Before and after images
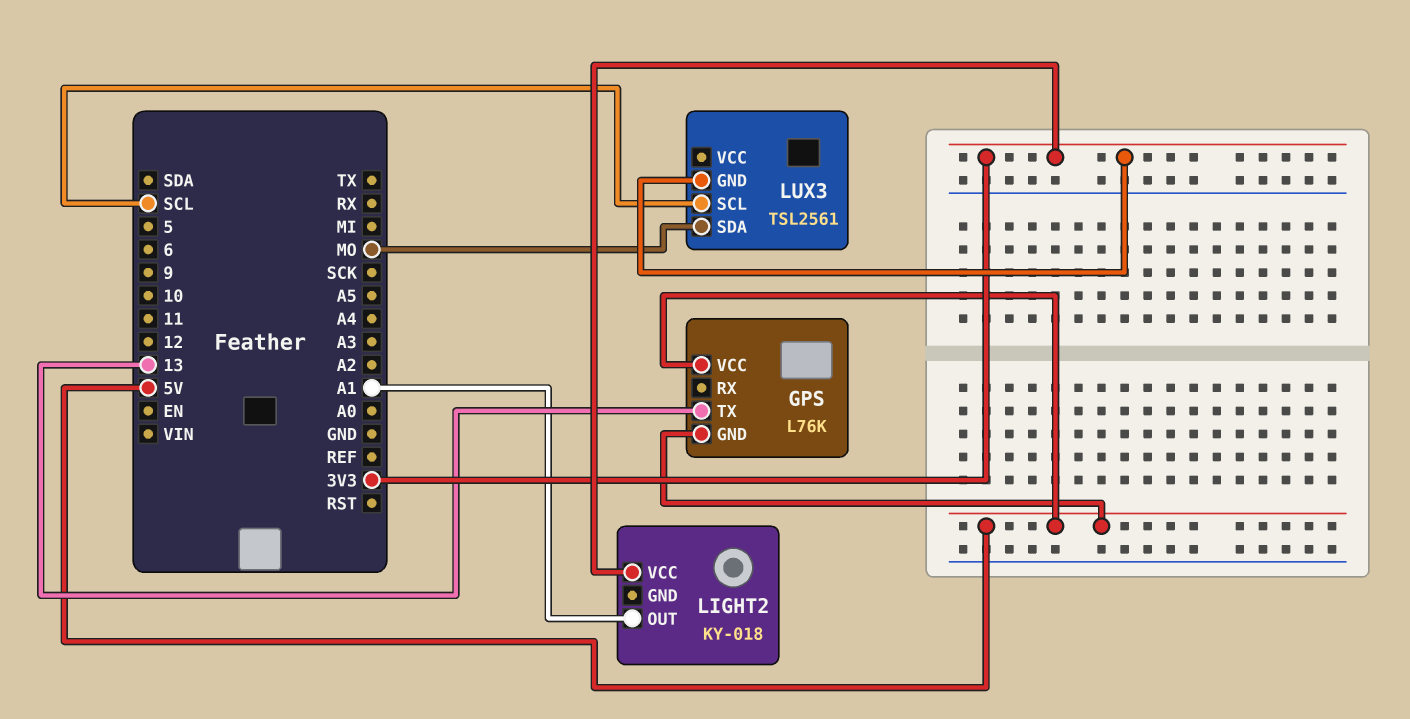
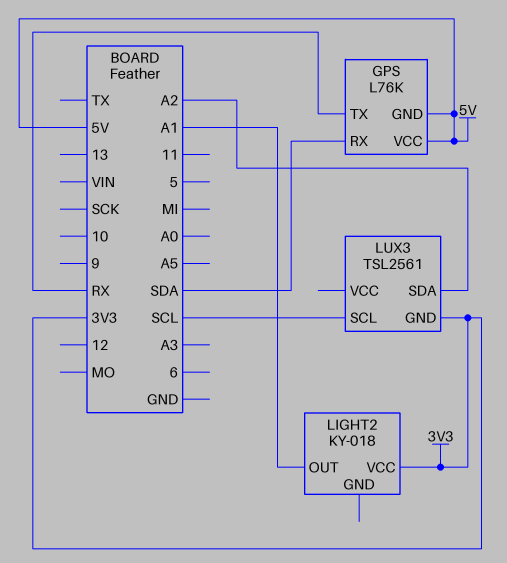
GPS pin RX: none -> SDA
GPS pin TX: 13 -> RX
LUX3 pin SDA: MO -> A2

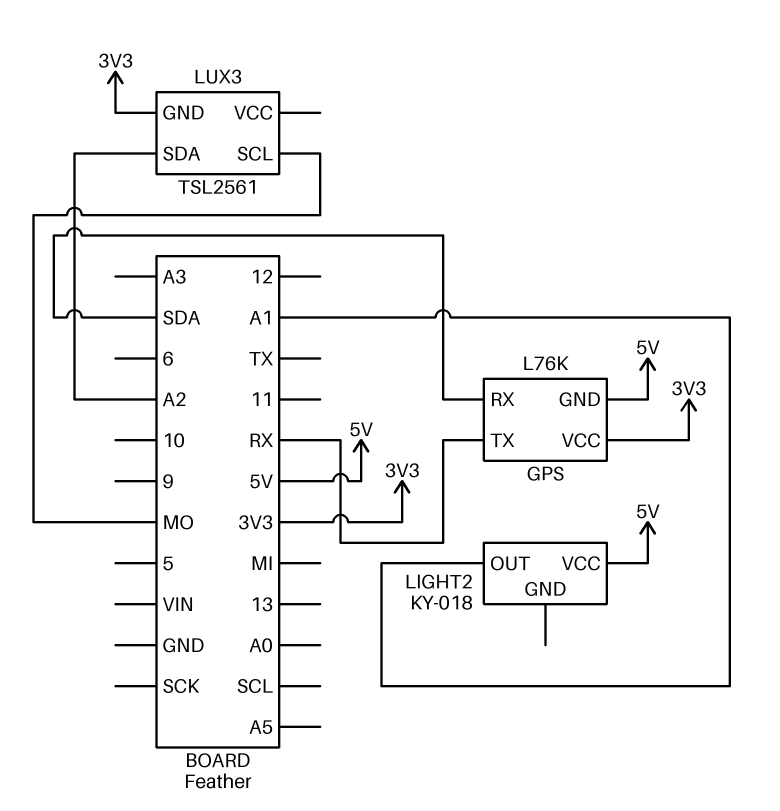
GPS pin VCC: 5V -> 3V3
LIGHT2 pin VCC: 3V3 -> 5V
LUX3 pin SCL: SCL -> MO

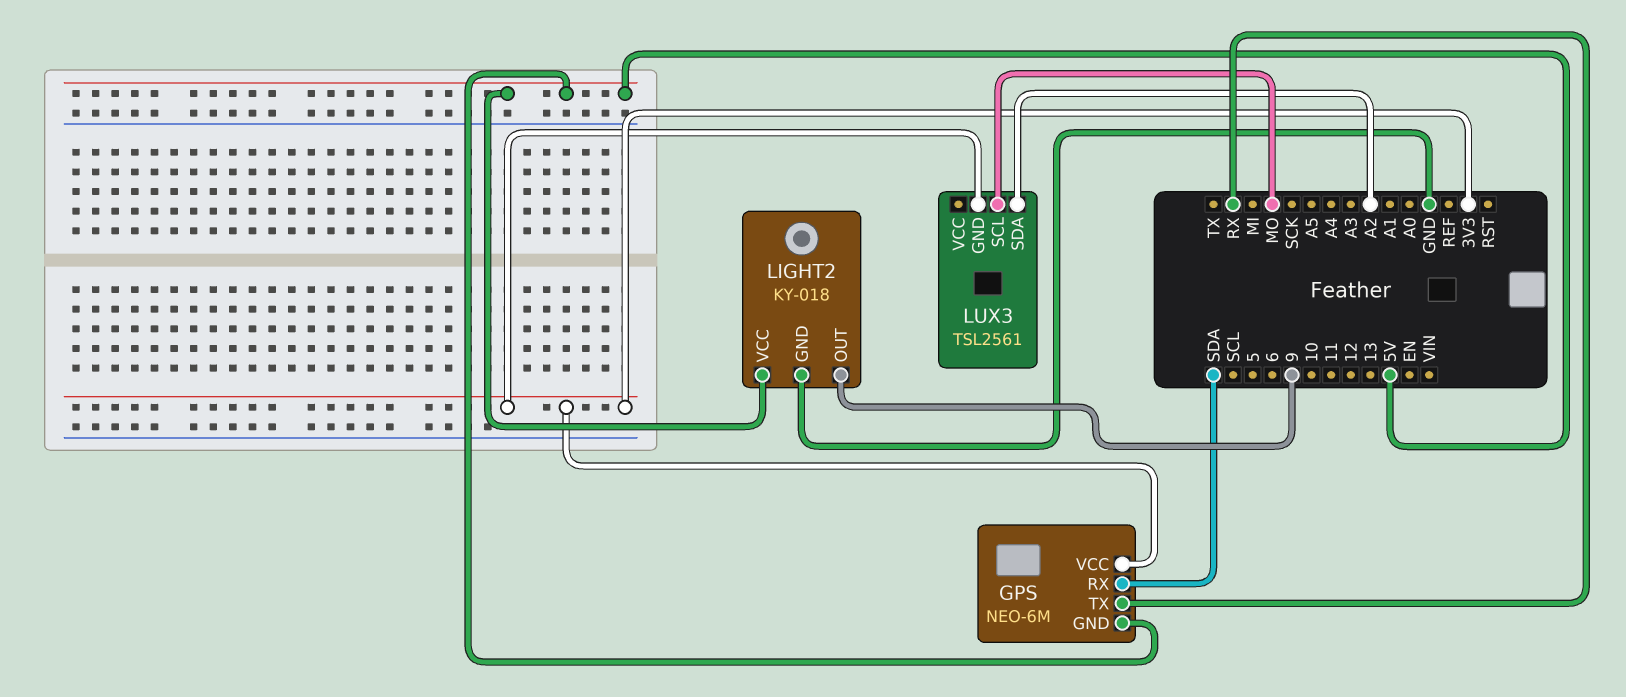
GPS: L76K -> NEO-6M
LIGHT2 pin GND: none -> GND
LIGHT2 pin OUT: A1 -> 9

§ **Assigned task**: Copy the records shown above in their entirety and exactly; images are to be left out.

§ **Task output**:
GPS pin RX: none -> SDA
GPS pin TX: 13 -> RX
LUX3 pin SDA: MO -> A2

GPS pin VCC: 5V -> 3V3
LIGHT2 pin VCC: 3V3 -> 5V
LUX3 pin SCL: SCL -> MO

GPS: L76K -> NEO-6M
LIGHT2 pin GND: none -> GND
LIGHT2 pin OUT: A1 -> 9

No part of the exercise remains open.